[SUPPLIED RECORDS — start]

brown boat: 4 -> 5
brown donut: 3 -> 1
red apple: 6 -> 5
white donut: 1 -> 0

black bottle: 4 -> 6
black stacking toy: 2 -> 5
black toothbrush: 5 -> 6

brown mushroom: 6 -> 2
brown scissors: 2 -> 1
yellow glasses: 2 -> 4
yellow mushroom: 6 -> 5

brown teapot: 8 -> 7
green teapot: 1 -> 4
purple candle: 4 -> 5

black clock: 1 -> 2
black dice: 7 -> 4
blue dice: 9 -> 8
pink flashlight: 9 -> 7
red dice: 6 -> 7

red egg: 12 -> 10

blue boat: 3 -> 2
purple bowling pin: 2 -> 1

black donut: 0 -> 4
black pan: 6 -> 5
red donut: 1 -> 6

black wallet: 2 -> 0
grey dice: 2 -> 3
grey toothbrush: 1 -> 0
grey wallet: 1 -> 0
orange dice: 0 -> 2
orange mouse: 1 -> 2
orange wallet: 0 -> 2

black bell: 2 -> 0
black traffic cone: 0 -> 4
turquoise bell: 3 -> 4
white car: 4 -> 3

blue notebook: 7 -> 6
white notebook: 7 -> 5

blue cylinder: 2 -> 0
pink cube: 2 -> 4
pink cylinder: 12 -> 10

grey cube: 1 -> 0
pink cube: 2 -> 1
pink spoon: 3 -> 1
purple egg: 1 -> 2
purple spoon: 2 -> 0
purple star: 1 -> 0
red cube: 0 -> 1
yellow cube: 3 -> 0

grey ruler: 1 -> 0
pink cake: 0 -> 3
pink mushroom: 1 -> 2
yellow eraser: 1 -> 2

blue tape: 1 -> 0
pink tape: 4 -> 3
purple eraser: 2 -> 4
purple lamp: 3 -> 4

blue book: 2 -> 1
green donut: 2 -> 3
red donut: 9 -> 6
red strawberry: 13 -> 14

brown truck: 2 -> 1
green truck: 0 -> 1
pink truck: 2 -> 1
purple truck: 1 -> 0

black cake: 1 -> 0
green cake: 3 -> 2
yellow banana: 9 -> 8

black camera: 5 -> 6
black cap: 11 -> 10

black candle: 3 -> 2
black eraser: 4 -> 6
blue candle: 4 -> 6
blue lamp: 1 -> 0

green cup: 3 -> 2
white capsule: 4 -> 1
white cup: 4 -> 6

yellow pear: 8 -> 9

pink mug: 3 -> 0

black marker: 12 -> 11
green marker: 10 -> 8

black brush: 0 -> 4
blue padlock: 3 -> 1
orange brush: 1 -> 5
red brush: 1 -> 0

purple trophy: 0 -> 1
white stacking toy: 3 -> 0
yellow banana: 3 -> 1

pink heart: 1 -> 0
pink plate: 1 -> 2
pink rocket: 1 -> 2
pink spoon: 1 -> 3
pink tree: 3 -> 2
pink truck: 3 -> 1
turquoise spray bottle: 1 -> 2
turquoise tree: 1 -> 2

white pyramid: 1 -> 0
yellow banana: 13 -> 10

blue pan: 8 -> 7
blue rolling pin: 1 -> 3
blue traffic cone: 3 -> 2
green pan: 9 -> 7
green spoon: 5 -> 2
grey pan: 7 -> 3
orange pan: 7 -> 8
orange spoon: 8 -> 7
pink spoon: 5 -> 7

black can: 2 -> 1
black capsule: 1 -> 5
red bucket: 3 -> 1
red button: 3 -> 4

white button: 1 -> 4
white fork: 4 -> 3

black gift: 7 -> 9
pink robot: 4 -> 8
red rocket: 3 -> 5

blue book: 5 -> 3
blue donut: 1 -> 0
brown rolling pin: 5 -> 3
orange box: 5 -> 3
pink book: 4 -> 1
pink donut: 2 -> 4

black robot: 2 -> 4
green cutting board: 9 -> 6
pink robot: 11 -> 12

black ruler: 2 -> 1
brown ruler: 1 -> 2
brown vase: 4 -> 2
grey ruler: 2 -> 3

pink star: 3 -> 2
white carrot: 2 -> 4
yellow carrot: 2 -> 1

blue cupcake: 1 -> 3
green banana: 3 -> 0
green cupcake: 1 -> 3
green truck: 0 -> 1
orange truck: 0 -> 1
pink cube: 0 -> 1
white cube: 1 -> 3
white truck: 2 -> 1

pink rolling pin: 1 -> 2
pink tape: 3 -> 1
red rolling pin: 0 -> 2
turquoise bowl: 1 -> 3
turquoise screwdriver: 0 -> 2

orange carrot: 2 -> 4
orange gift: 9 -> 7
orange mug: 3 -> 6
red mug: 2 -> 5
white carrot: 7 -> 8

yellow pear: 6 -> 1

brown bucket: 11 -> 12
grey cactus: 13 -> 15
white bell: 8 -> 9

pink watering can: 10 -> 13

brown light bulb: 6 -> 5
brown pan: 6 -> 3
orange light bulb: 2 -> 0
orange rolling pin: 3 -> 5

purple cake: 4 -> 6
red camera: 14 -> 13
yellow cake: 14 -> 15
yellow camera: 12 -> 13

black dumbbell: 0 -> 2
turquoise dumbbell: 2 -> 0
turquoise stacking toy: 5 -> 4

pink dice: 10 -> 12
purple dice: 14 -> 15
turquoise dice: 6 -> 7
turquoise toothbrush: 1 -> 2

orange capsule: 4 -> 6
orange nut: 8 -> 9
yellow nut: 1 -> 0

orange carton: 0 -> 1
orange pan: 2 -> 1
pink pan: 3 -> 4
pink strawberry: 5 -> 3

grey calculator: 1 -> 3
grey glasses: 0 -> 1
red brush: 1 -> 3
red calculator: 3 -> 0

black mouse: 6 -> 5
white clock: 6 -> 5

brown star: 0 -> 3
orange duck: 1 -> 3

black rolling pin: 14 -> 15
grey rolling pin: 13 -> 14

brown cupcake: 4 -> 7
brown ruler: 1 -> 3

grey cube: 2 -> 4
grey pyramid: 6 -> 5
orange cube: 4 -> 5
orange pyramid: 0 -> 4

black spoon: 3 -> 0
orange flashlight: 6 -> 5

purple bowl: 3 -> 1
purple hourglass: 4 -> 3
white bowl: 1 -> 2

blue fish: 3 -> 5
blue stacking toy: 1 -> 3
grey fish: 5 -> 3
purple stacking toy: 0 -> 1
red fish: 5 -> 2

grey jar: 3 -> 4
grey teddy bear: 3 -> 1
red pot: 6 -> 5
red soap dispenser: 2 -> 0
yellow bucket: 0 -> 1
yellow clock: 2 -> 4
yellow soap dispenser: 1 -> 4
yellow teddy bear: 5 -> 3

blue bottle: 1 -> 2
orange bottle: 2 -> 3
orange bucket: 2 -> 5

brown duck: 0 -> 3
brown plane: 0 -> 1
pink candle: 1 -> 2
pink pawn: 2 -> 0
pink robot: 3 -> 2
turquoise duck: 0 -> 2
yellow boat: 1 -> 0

[SUPPLIED RECORDS — finish]

(TASK DESCRIPTION): Return every record above exactly as written.

(ANSWER BELOW):
brown boat: 4 -> 5
brown donut: 3 -> 1
red apple: 6 -> 5
white donut: 1 -> 0

black bottle: 4 -> 6
black stacking toy: 2 -> 5
black toothbrush: 5 -> 6

brown mushroom: 6 -> 2
brown scissors: 2 -> 1
yellow glasses: 2 -> 4
yellow mushroom: 6 -> 5

brown teapot: 8 -> 7
green teapot: 1 -> 4
purple candle: 4 -> 5

black clock: 1 -> 2
black dice: 7 -> 4
blue dice: 9 -> 8
pink flashlight: 9 -> 7
red dice: 6 -> 7

red egg: 12 -> 10

blue boat: 3 -> 2
purple bowling pin: 2 -> 1

black donut: 0 -> 4
black pan: 6 -> 5
red donut: 1 -> 6

black wallet: 2 -> 0
grey dice: 2 -> 3
grey toothbrush: 1 -> 0
grey wallet: 1 -> 0
orange dice: 0 -> 2
orange mouse: 1 -> 2
orange wallet: 0 -> 2

black bell: 2 -> 0
black traffic cone: 0 -> 4
turquoise bell: 3 -> 4
white car: 4 -> 3

blue notebook: 7 -> 6
white notebook: 7 -> 5

blue cylinder: 2 -> 0
pink cube: 2 -> 4
pink cylinder: 12 -> 10

grey cube: 1 -> 0
pink cube: 2 -> 1
pink spoon: 3 -> 1
purple egg: 1 -> 2
purple spoon: 2 -> 0
purple star: 1 -> 0
red cube: 0 -> 1
yellow cube: 3 -> 0

grey ruler: 1 -> 0
pink cake: 0 -> 3
pink mushroom: 1 -> 2
yellow eraser: 1 -> 2

blue tape: 1 -> 0
pink tape: 4 -> 3
purple eraser: 2 -> 4
purple lamp: 3 -> 4

blue book: 2 -> 1
green donut: 2 -> 3
red donut: 9 -> 6
red strawberry: 13 -> 14

brown truck: 2 -> 1
green truck: 0 -> 1
pink truck: 2 -> 1
purple truck: 1 -> 0

black cake: 1 -> 0
green cake: 3 -> 2
yellow banana: 9 -> 8

black camera: 5 -> 6
black cap: 11 -> 10

black candle: 3 -> 2
black eraser: 4 -> 6
blue candle: 4 -> 6
blue lamp: 1 -> 0

green cup: 3 -> 2
white capsule: 4 -> 1
white cup: 4 -> 6

yellow pear: 8 -> 9

pink mug: 3 -> 0

black marker: 12 -> 11
green marker: 10 -> 8

black brush: 0 -> 4
blue padlock: 3 -> 1
orange brush: 1 -> 5
red brush: 1 -> 0

purple trophy: 0 -> 1
white stacking toy: 3 -> 0
yellow banana: 3 -> 1

pink heart: 1 -> 0
pink plate: 1 -> 2
pink rocket: 1 -> 2
pink spoon: 1 -> 3
pink tree: 3 -> 2
pink truck: 3 -> 1
turquoise spray bottle: 1 -> 2
turquoise tree: 1 -> 2

white pyramid: 1 -> 0
yellow banana: 13 -> 10

blue pan: 8 -> 7
blue rolling pin: 1 -> 3
blue traffic cone: 3 -> 2
green pan: 9 -> 7
green spoon: 5 -> 2
grey pan: 7 -> 3
orange pan: 7 -> 8
orange spoon: 8 -> 7
pink spoon: 5 -> 7

black can: 2 -> 1
black capsule: 1 -> 5
red bucket: 3 -> 1
red button: 3 -> 4

white button: 1 -> 4
white fork: 4 -> 3

black gift: 7 -> 9
pink robot: 4 -> 8
red rocket: 3 -> 5

blue book: 5 -> 3
blue donut: 1 -> 0
brown rolling pin: 5 -> 3
orange box: 5 -> 3
pink book: 4 -> 1
pink donut: 2 -> 4

black robot: 2 -> 4
green cutting board: 9 -> 6
pink robot: 11 -> 12

black ruler: 2 -> 1
brown ruler: 1 -> 2
brown vase: 4 -> 2
grey ruler: 2 -> 3

pink star: 3 -> 2
white carrot: 2 -> 4
yellow carrot: 2 -> 1

blue cupcake: 1 -> 3
green banana: 3 -> 0
green cupcake: 1 -> 3
green truck: 0 -> 1
orange truck: 0 -> 1
pink cube: 0 -> 1
white cube: 1 -> 3
white truck: 2 -> 1

pink rolling pin: 1 -> 2
pink tape: 3 -> 1
red rolling pin: 0 -> 2
turquoise bowl: 1 -> 3
turquoise screwdriver: 0 -> 2

orange carrot: 2 -> 4
orange gift: 9 -> 7
orange mug: 3 -> 6
red mug: 2 -> 5
white carrot: 7 -> 8

yellow pear: 6 -> 1

brown bucket: 11 -> 12
grey cactus: 13 -> 15
white bell: 8 -> 9

pink watering can: 10 -> 13

brown light bulb: 6 -> 5
brown pan: 6 -> 3
orange light bulb: 2 -> 0
orange rolling pin: 3 -> 5

purple cake: 4 -> 6
red camera: 14 -> 13
yellow cake: 14 -> 15
yellow camera: 12 -> 13

black dumbbell: 0 -> 2
turquoise dumbbell: 2 -> 0
turquoise stacking toy: 5 -> 4

pink dice: 10 -> 12
purple dice: 14 -> 15
turquoise dice: 6 -> 7
turquoise toothbrush: 1 -> 2

orange capsule: 4 -> 6
orange nut: 8 -> 9
yellow nut: 1 -> 0

orange carton: 0 -> 1
orange pan: 2 -> 1
pink pan: 3 -> 4
pink strawberry: 5 -> 3

grey calculator: 1 -> 3
grey glasses: 0 -> 1
red brush: 1 -> 3
red calculator: 3 -> 0

black mouse: 6 -> 5
white clock: 6 -> 5

brown star: 0 -> 3
orange duck: 1 -> 3

black rolling pin: 14 -> 15
grey rolling pin: 13 -> 14

brown cupcake: 4 -> 7
brown ruler: 1 -> 3

grey cube: 2 -> 4
grey pyramid: 6 -> 5
orange cube: 4 -> 5
orange pyramid: 0 -> 4

black spoon: 3 -> 0
orange flashlight: 6 -> 5

purple bowl: 3 -> 1
purple hourglass: 4 -> 3
white bowl: 1 -> 2

blue fish: 3 -> 5
blue stacking toy: 1 -> 3
grey fish: 5 -> 3
purple stacking toy: 0 -> 1
red fish: 5 -> 2

grey jar: 3 -> 4
grey teddy bear: 3 -> 1
red pot: 6 -> 5
red soap dispenser: 2 -> 0
yellow bucket: 0 -> 1
yellow clock: 2 -> 4
yellow soap dispenser: 1 -> 4
yellow teddy bear: 5 -> 3

blue bottle: 1 -> 2
orange bottle: 2 -> 3
orange bucket: 2 -> 5

brown duck: 0 -> 3
brown plane: 0 -> 1
pink candle: 1 -> 2
pink pawn: 2 -> 0
pink robot: 3 -> 2
turquoise duck: 0 -> 2
yellow boat: 1 -> 0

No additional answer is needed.